--- TASK INPUT ---
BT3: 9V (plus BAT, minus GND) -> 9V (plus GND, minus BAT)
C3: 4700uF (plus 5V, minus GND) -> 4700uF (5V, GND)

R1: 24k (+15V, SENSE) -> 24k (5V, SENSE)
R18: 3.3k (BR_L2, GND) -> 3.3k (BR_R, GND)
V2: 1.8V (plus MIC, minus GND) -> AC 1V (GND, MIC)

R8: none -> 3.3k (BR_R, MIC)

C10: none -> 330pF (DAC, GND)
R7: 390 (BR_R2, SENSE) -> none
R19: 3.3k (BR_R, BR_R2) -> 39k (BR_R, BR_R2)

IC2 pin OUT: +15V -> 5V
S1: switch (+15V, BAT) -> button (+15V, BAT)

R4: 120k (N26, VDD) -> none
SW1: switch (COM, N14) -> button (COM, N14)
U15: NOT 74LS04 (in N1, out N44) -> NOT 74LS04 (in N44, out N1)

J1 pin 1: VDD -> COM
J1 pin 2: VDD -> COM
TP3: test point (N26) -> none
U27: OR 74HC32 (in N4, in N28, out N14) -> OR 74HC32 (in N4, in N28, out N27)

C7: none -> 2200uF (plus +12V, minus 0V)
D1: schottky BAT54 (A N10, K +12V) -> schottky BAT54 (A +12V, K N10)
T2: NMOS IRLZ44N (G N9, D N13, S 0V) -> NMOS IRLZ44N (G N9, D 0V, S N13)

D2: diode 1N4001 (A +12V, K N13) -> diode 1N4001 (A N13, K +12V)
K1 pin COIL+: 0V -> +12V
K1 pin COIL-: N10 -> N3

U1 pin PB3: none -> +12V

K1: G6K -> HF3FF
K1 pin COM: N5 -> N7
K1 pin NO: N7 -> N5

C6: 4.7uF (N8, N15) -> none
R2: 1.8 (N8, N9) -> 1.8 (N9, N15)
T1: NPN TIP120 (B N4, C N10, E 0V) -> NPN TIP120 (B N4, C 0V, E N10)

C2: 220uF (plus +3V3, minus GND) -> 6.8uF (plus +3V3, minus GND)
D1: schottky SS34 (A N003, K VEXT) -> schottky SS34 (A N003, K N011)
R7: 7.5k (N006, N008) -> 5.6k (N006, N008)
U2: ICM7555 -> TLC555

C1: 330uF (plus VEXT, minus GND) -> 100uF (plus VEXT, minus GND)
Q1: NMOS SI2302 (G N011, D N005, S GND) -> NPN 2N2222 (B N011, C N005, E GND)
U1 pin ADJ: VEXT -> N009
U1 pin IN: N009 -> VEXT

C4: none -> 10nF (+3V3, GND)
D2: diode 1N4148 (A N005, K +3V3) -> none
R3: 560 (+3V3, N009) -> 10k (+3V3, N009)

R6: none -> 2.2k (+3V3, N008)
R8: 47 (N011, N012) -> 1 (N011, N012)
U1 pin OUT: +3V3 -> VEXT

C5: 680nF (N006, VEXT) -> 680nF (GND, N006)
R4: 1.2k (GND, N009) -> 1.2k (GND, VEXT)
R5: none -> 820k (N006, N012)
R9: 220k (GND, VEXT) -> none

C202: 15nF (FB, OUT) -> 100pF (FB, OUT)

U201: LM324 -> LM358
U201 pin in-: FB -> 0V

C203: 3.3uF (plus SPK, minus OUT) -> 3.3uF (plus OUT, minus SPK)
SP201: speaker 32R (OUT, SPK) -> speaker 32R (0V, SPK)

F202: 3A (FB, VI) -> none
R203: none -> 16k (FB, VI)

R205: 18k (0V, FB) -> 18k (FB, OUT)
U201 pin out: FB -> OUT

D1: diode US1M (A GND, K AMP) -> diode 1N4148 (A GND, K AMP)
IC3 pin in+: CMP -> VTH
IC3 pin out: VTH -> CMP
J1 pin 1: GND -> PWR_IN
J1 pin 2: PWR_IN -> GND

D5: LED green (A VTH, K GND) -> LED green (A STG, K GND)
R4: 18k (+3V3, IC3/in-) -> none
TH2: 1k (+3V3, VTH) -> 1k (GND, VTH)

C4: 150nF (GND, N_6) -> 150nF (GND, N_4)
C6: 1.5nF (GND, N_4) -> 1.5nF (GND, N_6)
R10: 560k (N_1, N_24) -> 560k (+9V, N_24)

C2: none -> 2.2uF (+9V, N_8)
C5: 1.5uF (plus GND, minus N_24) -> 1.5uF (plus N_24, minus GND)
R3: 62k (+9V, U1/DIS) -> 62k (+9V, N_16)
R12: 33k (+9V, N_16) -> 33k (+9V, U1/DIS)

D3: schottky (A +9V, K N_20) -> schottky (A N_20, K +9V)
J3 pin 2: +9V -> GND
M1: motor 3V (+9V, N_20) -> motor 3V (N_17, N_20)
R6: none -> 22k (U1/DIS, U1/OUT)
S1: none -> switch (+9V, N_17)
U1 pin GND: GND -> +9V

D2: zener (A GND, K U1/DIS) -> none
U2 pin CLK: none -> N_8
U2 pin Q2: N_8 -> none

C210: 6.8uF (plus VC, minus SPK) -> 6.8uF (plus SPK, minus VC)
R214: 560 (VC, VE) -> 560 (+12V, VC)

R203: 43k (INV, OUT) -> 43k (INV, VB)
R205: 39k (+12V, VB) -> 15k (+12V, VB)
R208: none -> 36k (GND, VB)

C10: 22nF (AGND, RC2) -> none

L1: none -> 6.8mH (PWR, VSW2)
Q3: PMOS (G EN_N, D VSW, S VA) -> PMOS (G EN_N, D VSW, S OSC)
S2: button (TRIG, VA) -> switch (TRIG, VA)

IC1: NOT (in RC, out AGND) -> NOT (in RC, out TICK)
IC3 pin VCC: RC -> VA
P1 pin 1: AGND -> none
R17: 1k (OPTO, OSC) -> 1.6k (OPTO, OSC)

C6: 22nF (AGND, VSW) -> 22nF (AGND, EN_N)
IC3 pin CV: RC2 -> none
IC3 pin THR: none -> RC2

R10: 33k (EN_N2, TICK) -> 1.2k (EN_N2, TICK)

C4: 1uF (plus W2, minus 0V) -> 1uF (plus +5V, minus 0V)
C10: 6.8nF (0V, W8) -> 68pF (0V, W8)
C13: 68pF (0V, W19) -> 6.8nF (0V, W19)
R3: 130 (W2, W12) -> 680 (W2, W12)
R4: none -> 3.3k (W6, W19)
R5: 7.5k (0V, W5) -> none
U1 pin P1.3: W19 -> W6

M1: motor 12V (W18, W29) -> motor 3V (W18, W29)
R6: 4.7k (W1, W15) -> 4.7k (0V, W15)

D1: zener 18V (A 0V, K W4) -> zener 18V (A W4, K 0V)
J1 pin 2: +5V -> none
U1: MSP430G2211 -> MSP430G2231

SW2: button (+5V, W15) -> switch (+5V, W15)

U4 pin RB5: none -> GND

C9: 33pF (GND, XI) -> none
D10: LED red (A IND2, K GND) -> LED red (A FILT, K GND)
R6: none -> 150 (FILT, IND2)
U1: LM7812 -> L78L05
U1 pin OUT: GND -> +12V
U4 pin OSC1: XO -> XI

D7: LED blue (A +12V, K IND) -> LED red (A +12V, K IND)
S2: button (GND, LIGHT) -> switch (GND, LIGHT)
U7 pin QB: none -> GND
---
ASSIGNMENT:
Please return the full listing exactly as it appears.

RESULT FOR THIS EXERCISE:
BT3: 9V (plus BAT, minus GND) -> 9V (plus GND, minus BAT)
C3: 4700uF (plus 5V, minus GND) -> 4700uF (5V, GND)

R1: 24k (+15V, SENSE) -> 24k (5V, SENSE)
R18: 3.3k (BR_L2, GND) -> 3.3k (BR_R, GND)
V2: 1.8V (plus MIC, minus GND) -> AC 1V (GND, MIC)

R8: none -> 3.3k (BR_R, MIC)

C10: none -> 330pF (DAC, GND)
R7: 390 (BR_R2, SENSE) -> none
R19: 3.3k (BR_R, BR_R2) -> 39k (BR_R, BR_R2)

IC2 pin OUT: +15V -> 5V
S1: switch (+15V, BAT) -> button (+15V, BAT)

R4: 120k (N26, VDD) -> none
SW1: switch (COM, N14) -> button (COM, N14)
U15: NOT 74LS04 (in N1, out N44) -> NOT 74LS04 (in N44, out N1)

J1 pin 1: VDD -> COM
J1 pin 2: VDD -> COM
TP3: test point (N26) -> none
U27: OR 74HC32 (in N4, in N28, out N14) -> OR 74HC32 (in N4, in N28, out N27)

C7: none -> 2200uF (plus +12V, minus 0V)
D1: schottky BAT54 (A N10, K +12V) -> schottky BAT54 (A +12V, K N10)
T2: NMOS IRLZ44N (G N9, D N13, S 0V) -> NMOS IRLZ44N (G N9, D 0V, S N13)

D2: diode 1N4001 (A +12V, K N13) -> diode 1N4001 (A N13, K +12V)
K1 pin COIL+: 0V -> +12V
K1 pin COIL-: N10 -> N3

U1 pin PB3: none -> +12V

K1: G6K -> HF3FF
K1 pin COM: N5 -> N7
K1 pin NO: N7 -> N5

C6: 4.7uF (N8, N15) -> none
R2: 1.8 (N8, N9) -> 1.8 (N9, N15)
T1: NPN TIP120 (B N4, C N10, E 0V) -> NPN TIP120 (B N4, C 0V, E N10)

C2: 220uF (plus +3V3, minus GND) -> 6.8uF (plus +3V3, minus GND)
D1: schottky SS34 (A N003, K VEXT) -> schottky SS34 (A N003, K N011)
R7: 7.5k (N006, N008) -> 5.6k (N006, N008)
U2: ICM7555 -> TLC555

C1: 330uF (plus VEXT, minus GND) -> 100uF (plus VEXT, minus GND)
Q1: NMOS SI2302 (G N011, D N005, S GND) -> NPN 2N2222 (B N011, C N005, E GND)
U1 pin ADJ: VEXT -> N009
U1 pin IN: N009 -> VEXT

C4: none -> 10nF (+3V3, GND)
D2: diode 1N4148 (A N005, K +3V3) -> none
R3: 560 (+3V3, N009) -> 10k (+3V3, N009)

R6: none -> 2.2k (+3V3, N008)
R8: 47 (N011, N012) -> 1 (N011, N012)
U1 pin OUT: +3V3 -> VEXT

C5: 680nF (N006, VEXT) -> 680nF (GND, N006)
R4: 1.2k (GND, N009) -> 1.2k (GND, VEXT)
R5: none -> 820k (N006, N012)
R9: 220k (GND, VEXT) -> none

C202: 15nF (FB, OUT) -> 100pF (FB, OUT)

U201: LM324 -> LM358
U201 pin in-: FB -> 0V

C203: 3.3uF (plus SPK, minus OUT) -> 3.3uF (plus OUT, minus SPK)
SP201: speaker 32R (OUT, SPK) -> speaker 32R (0V, SPK)

F202: 3A (FB, VI) -> none
R203: none -> 16k (FB, VI)

R205: 18k (0V, FB) -> 18k (FB, OUT)
U201 pin out: FB -> OUT

D1: diode US1M (A GND, K AMP) -> diode 1N4148 (A GND, K AMP)
IC3 pin in+: CMP -> VTH
IC3 pin out: VTH -> CMP
J1 pin 1: GND -> PWR_IN
J1 pin 2: PWR_IN -> GND

D5: LED green (A VTH, K GND) -> LED green (A STG, K GND)
R4: 18k (+3V3, IC3/in-) -> none
TH2: 1k (+3V3, VTH) -> 1k (GND, VTH)

C4: 150nF (GND, N_6) -> 150nF (GND, N_4)
C6: 1.5nF (GND, N_4) -> 1.5nF (GND, N_6)
R10: 560k (N_1, N_24) -> 560k (+9V, N_24)

C2: none -> 2.2uF (+9V, N_8)
C5: 1.5uF (plus GND, minus N_24) -> 1.5uF (plus N_24, minus GND)
R3: 62k (+9V, U1/DIS) -> 62k (+9V, N_16)
R12: 33k (+9V, N_16) -> 33k (+9V, U1/DIS)

D3: schottky (A +9V, K N_20) -> schottky (A N_20, K +9V)
J3 pin 2: +9V -> GND
M1: motor 3V (+9V, N_20) -> motor 3V (N_17, N_20)
R6: none -> 22k (U1/DIS, U1/OUT)
S1: none -> switch (+9V, N_17)
U1 pin GND: GND -> +9V

D2: zener (A GND, K U1/DIS) -> none
U2 pin CLK: none -> N_8
U2 pin Q2: N_8 -> none

C210: 6.8uF (plus VC, minus SPK) -> 6.8uF (plus SPK, minus VC)
R214: 560 (VC, VE) -> 560 (+12V, VC)

R203: 43k (INV, OUT) -> 43k (INV, VB)
R205: 39k (+12V, VB) -> 15k (+12V, VB)
R208: none -> 36k (GND, VB)

C10: 22nF (AGND, RC2) -> none

L1: none -> 6.8mH (PWR, VSW2)
Q3: PMOS (G EN_N, D VSW, S VA) -> PMOS (G EN_N, D VSW, S OSC)
S2: button (TRIG, VA) -> switch (TRIG, VA)

IC1: NOT (in RC, out AGND) -> NOT (in RC, out TICK)
IC3 pin VCC: RC -> VA
P1 pin 1: AGND -> none
R17: 1k (OPTO, OSC) -> 1.6k (OPTO, OSC)

C6: 22nF (AGND, VSW) -> 22nF (AGND, EN_N)
IC3 pin CV: RC2 -> none
IC3 pin THR: none -> RC2

R10: 33k (EN_N2, TICK) -> 1.2k (EN_N2, TICK)

C4: 1uF (plus W2, minus 0V) -> 1uF (plus +5V, minus 0V)
C10: 6.8nF (0V, W8) -> 68pF (0V, W8)
C13: 68pF (0V, W19) -> 6.8nF (0V, W19)
R3: 130 (W2, W12) -> 680 (W2, W12)
R4: none -> 3.3k (W6, W19)
R5: 7.5k (0V, W5) -> none
U1 pin P1.3: W19 -> W6

M1: motor 12V (W18, W29) -> motor 3V (W18, W29)
R6: 4.7k (W1, W15) -> 4.7k (0V, W15)

D1: zener 18V (A 0V, K W4) -> zener 18V (A W4, K 0V)
J1 pin 2: +5V -> none
U1: MSP430G2211 -> MSP430G2231

SW2: button (+5V, W15) -> switch (+5V, W15)

U4 pin RB5: none -> GND

C9: 33pF (GND, XI) -> none
D10: LED red (A IND2, K GND) -> LED red (A FILT, K GND)
R6: none -> 150 (FILT, IND2)
U1: LM7812 -> L78L05
U1 pin OUT: GND -> +12V
U4 pin OSC1: XO -> XI

D7: LED blue (A +12V, K IND) -> LED red (A +12V, K IND)
S2: button (GND, LIGHT) -> switch (GND, LIGHT)
U7 pin QB: none -> GND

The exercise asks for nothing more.